# Required work
Work out how many lines of the listing below contain the word "minus". Respond with that number only.

# Entries shown
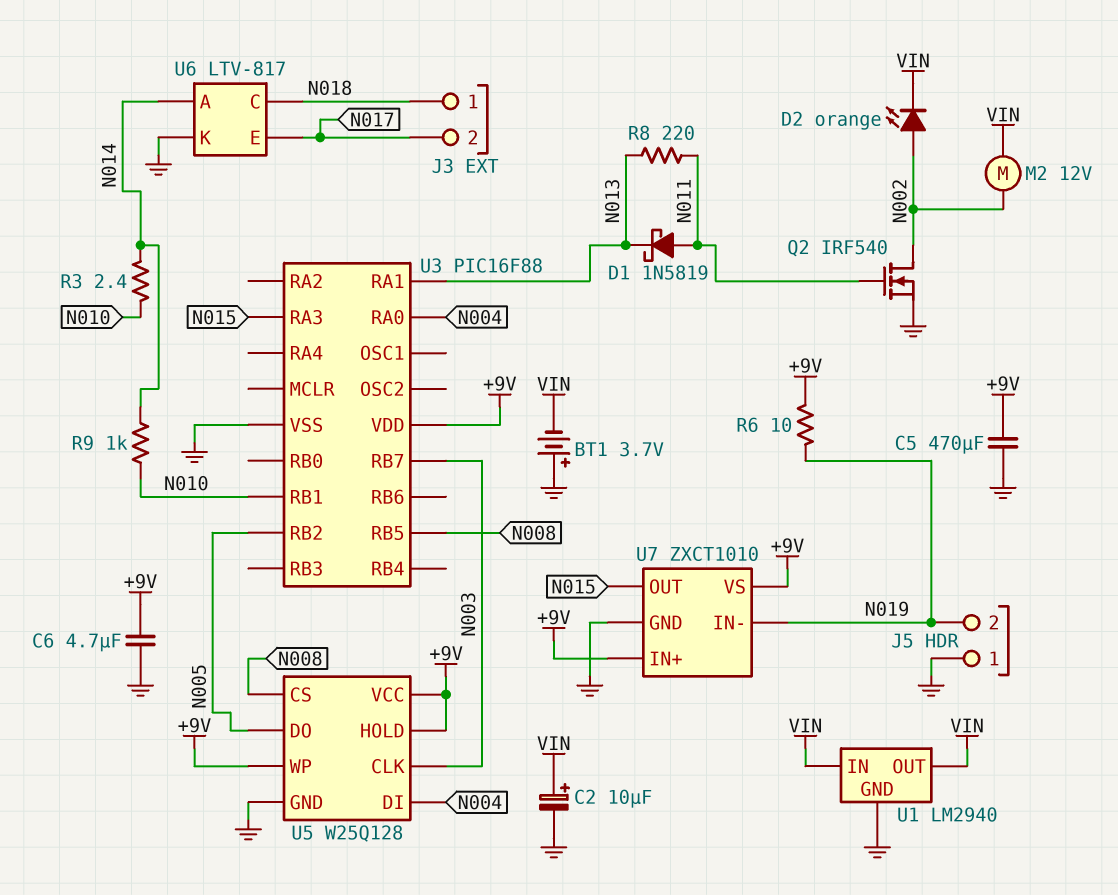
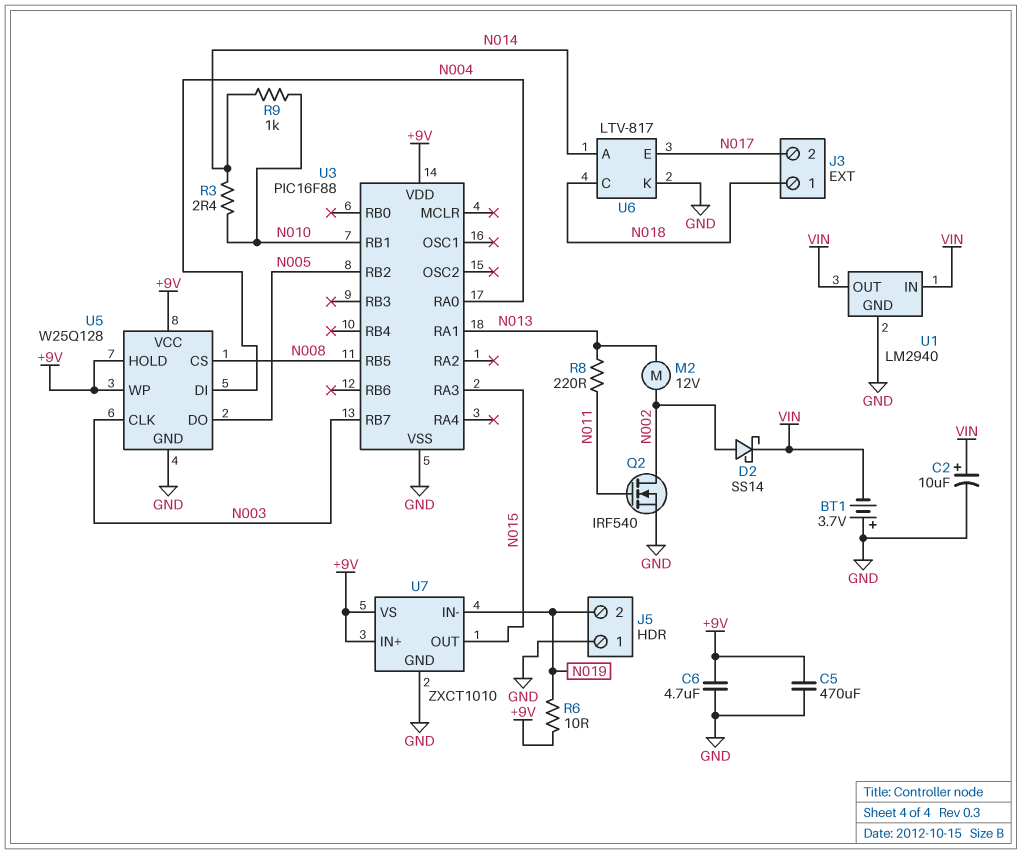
D1: schottky 1N5819 (A N011, K N013) -> none
D2: LED orange (A N002, K VIN) -> schottky SS14 (A N002, K VIN)
M2: motor 12V (N002, VIN) -> motor 12V (N002, N013)

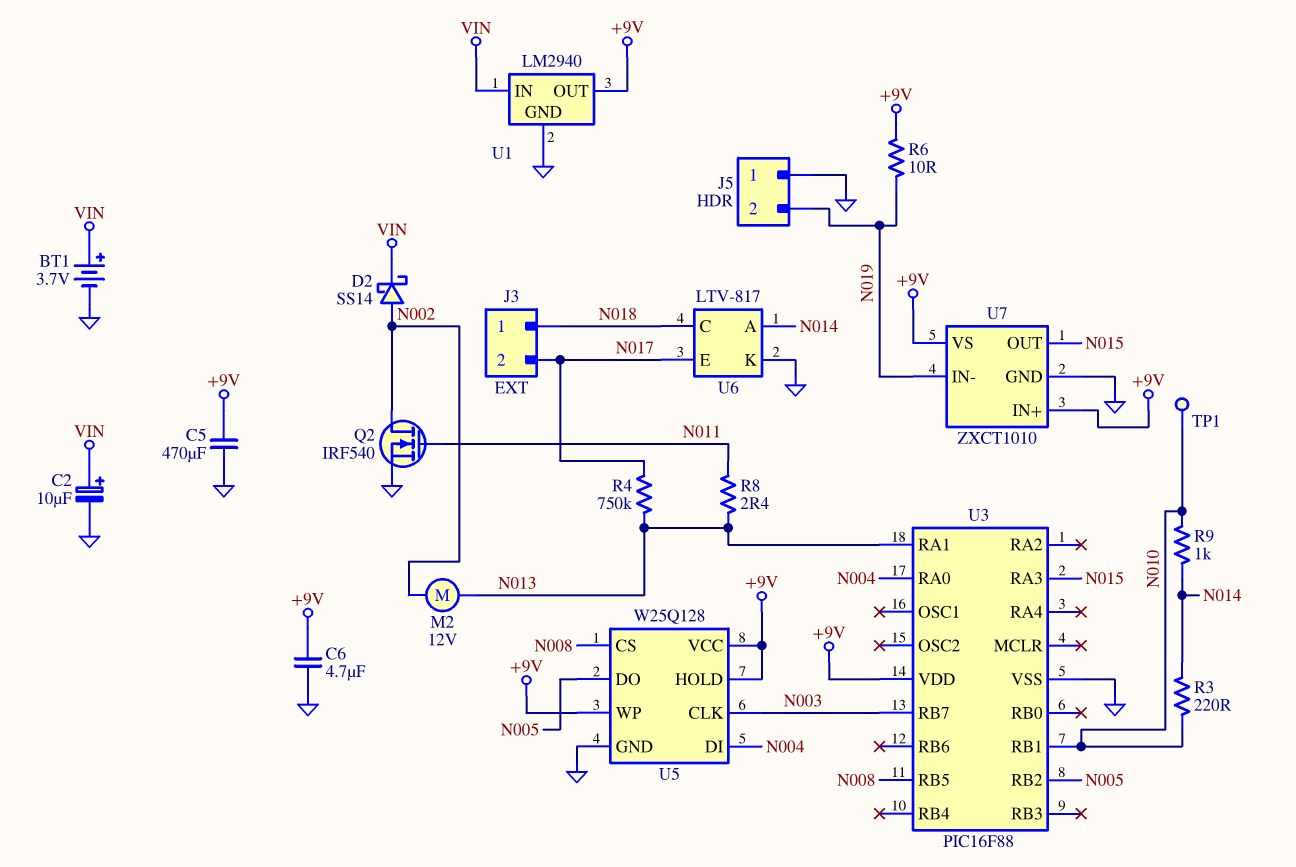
BT1: 3.7V (plus GND, minus VIN) -> 3.7V (plus VIN, minus GND)
R3: 2.4 (N010, N014) -> 220 (N010, N014)
R4: none -> 750k (N013, N017)
R8: 220 (N011, N013) -> 2.4 (N011, N013)
TP1: none -> test point (N010)
U1 pin OUT: VIN -> +9V

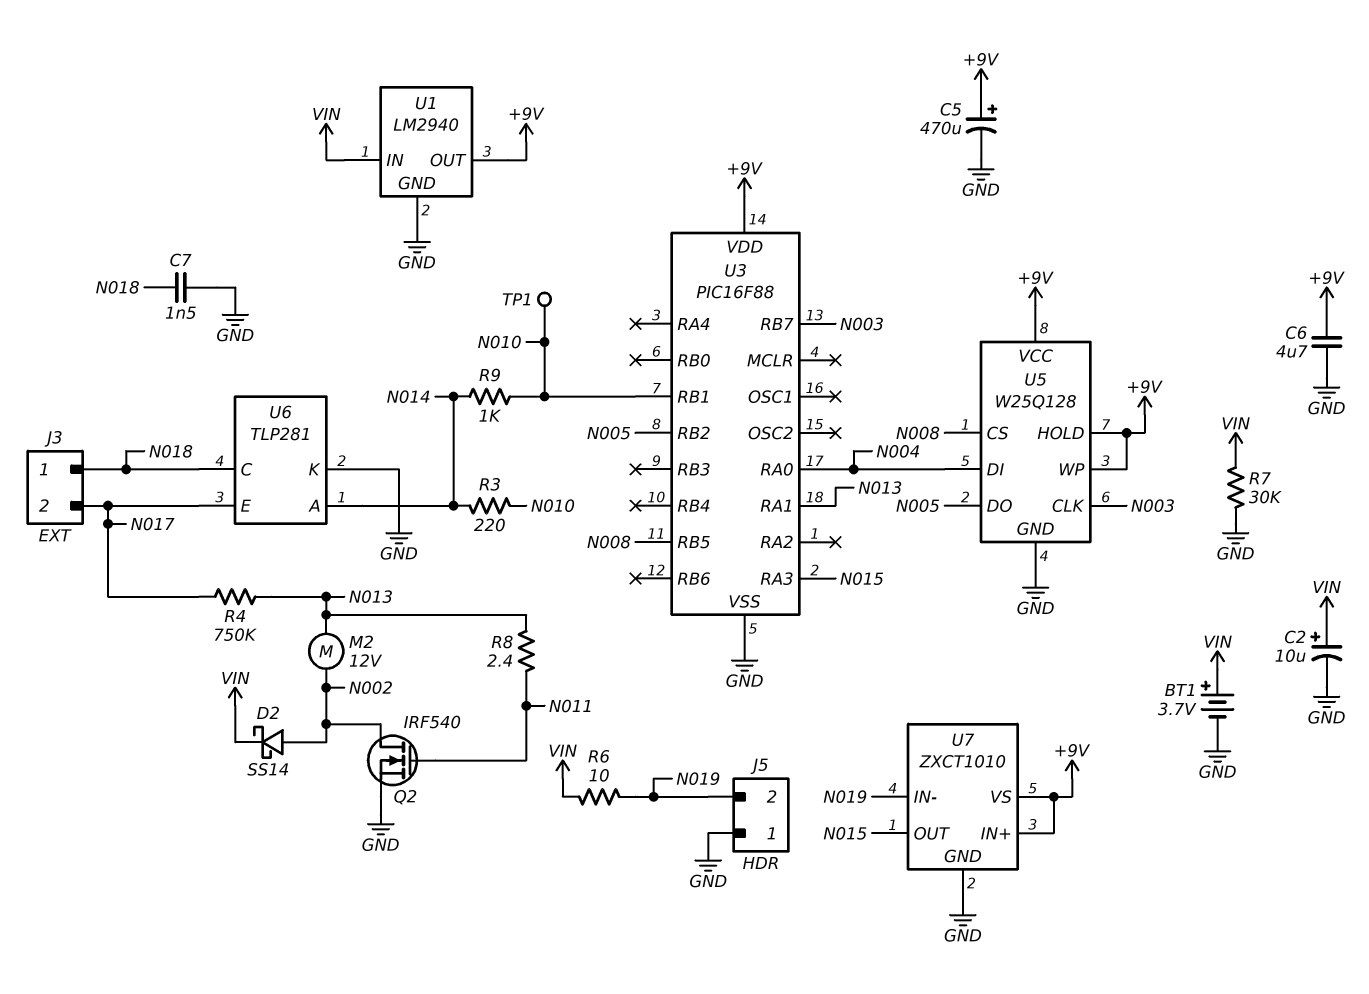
C5: 470uF (+9V, GND) -> 470uF (plus +9V, minus GND)
C7: none -> 1.5nF (GND, N018)
R6: 10 (+9V, N019) -> 10 (N019, VIN)
R7: none -> 30k (GND, VIN)
U6: LTV-817 -> TLP281

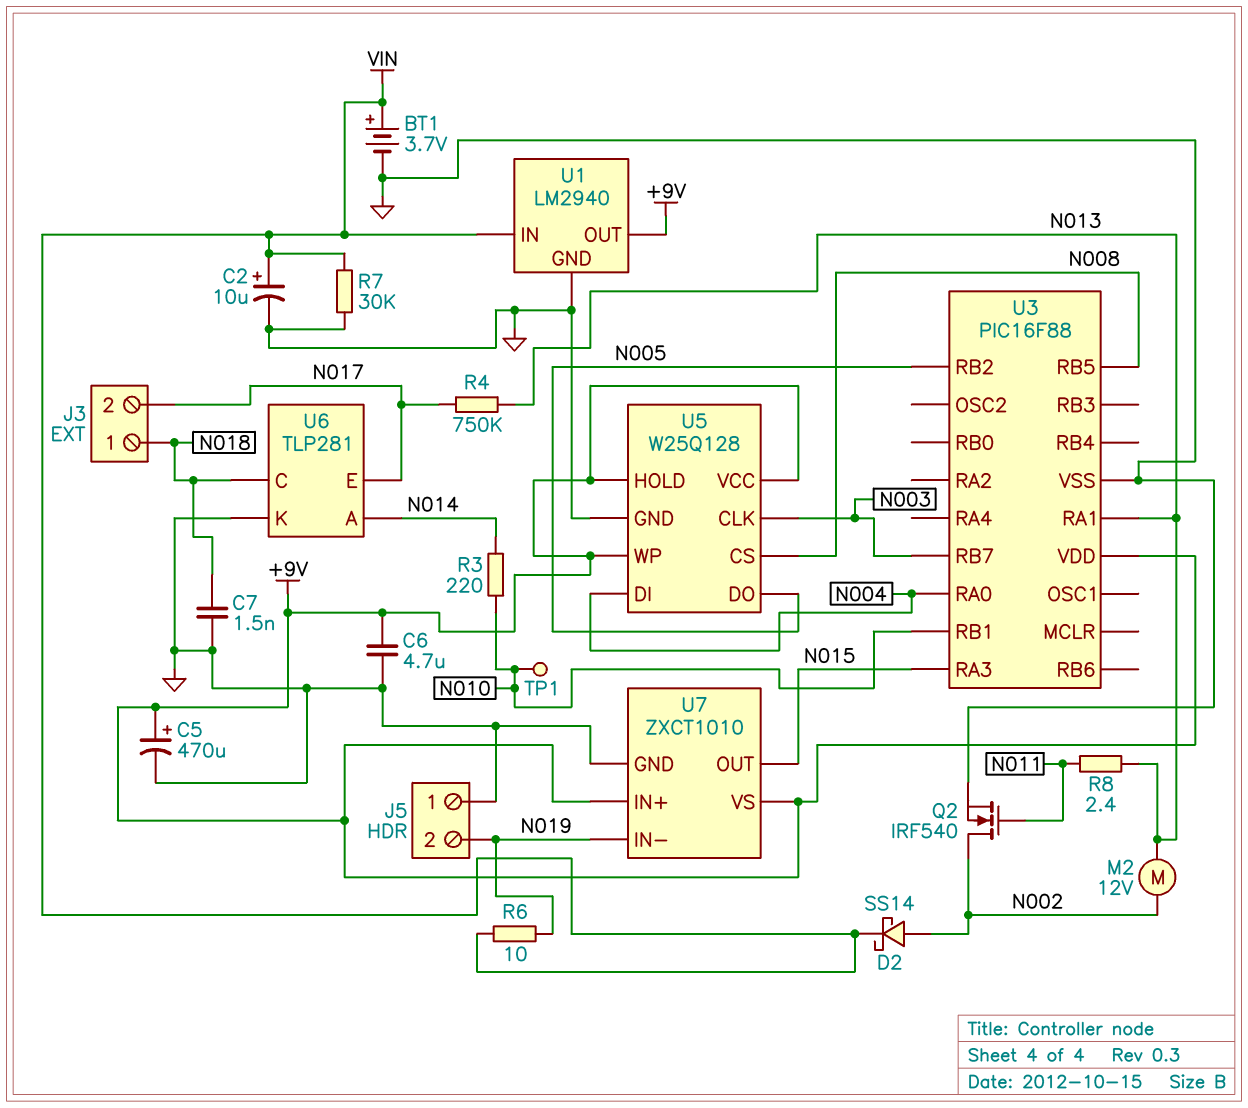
R9: 1k (N010, N014) -> none

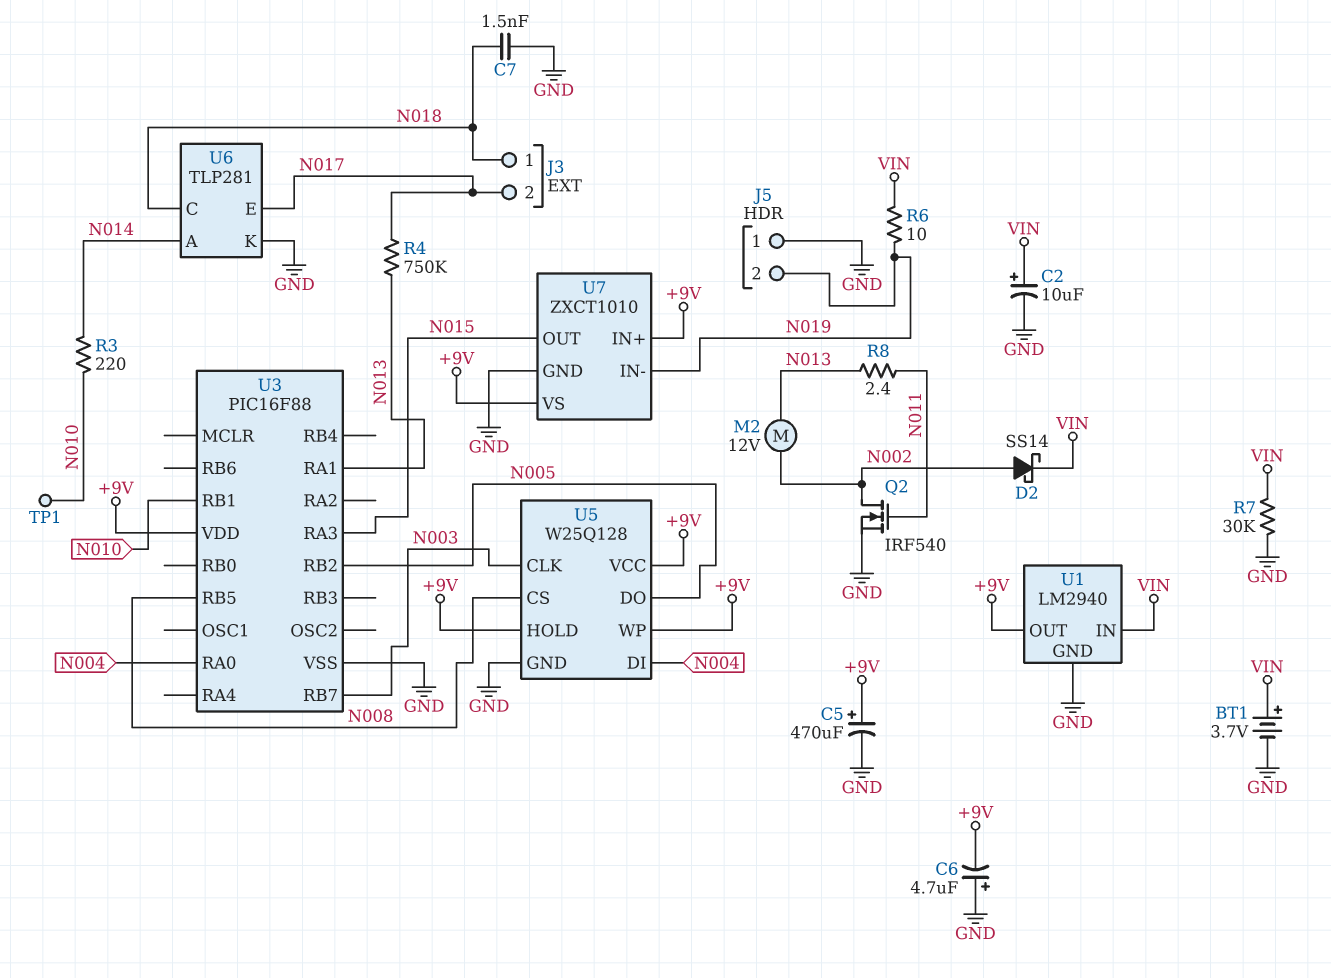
C6: 4.7uF (+9V, GND) -> 4.7uF (plus GND, minus +9V)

# Response
3